Exercise instructions — Extract every line of the material below verbatim, omitting the pictures.

Dataset content —
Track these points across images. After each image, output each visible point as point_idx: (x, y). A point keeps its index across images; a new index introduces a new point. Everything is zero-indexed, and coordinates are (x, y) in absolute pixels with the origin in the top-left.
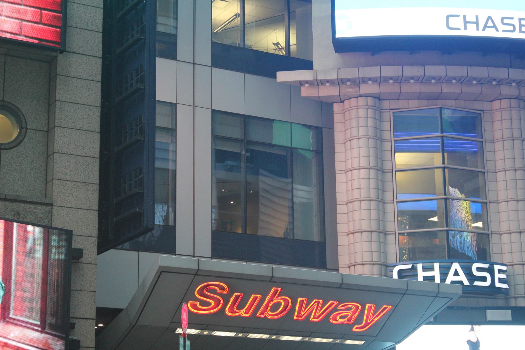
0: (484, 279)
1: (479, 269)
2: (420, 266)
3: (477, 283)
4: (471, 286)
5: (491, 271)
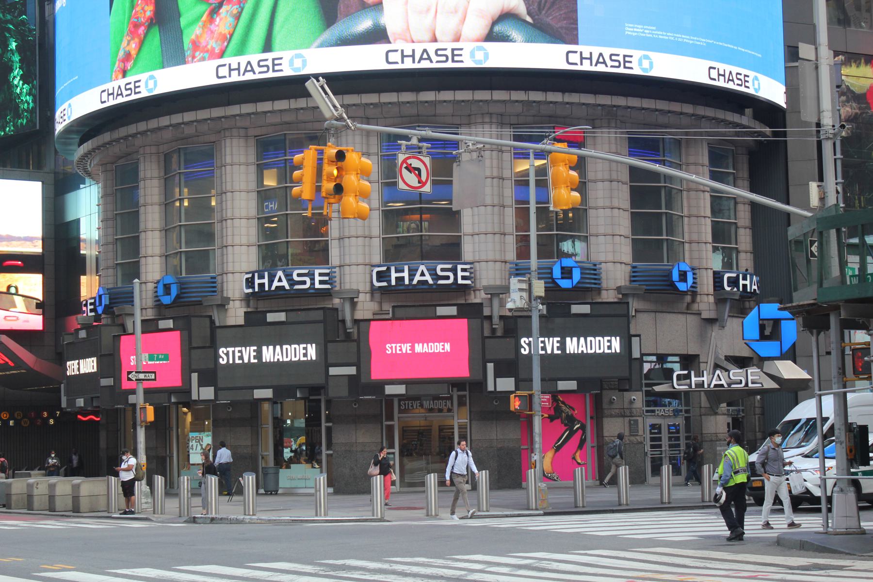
0: (448, 278)
1: (442, 270)
2: (393, 269)
3: (441, 282)
4: (435, 284)
5: (454, 271)
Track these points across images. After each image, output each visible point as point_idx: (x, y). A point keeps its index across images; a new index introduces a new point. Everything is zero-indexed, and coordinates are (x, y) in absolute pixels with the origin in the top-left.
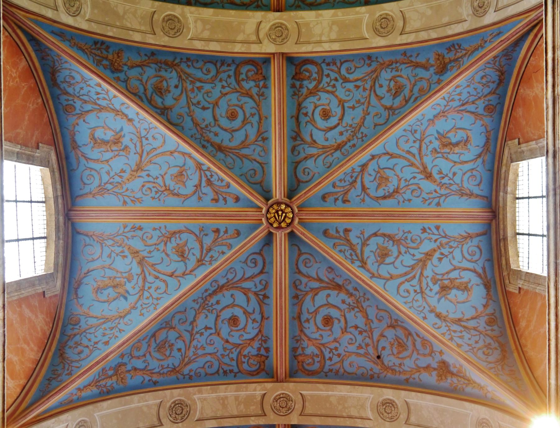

Output for this task —
Track these points across images. After each image, output each visible point as point_idx: (x, y). A point keeps its index across images; a new index introduces a new point. Everything is zero-indexed, and coordinates are (x, y) in absolute pixels with the origin in the top-left.
0: (484, 279)
1: (479, 269)
2: (420, 266)
3: (477, 283)
4: (471, 286)
5: (491, 271)
0: (448, 278)
1: (442, 270)
2: (393, 269)
3: (441, 282)
4: (435, 284)
5: (454, 271)
Track these points across images. After each image, output each visible point as point_idx: (x, y). A point keeps its index across images; a new index introduces a new point. Everything is zero-indexed, and coordinates are (x, y) in absolute pixels with the origin in the top-left.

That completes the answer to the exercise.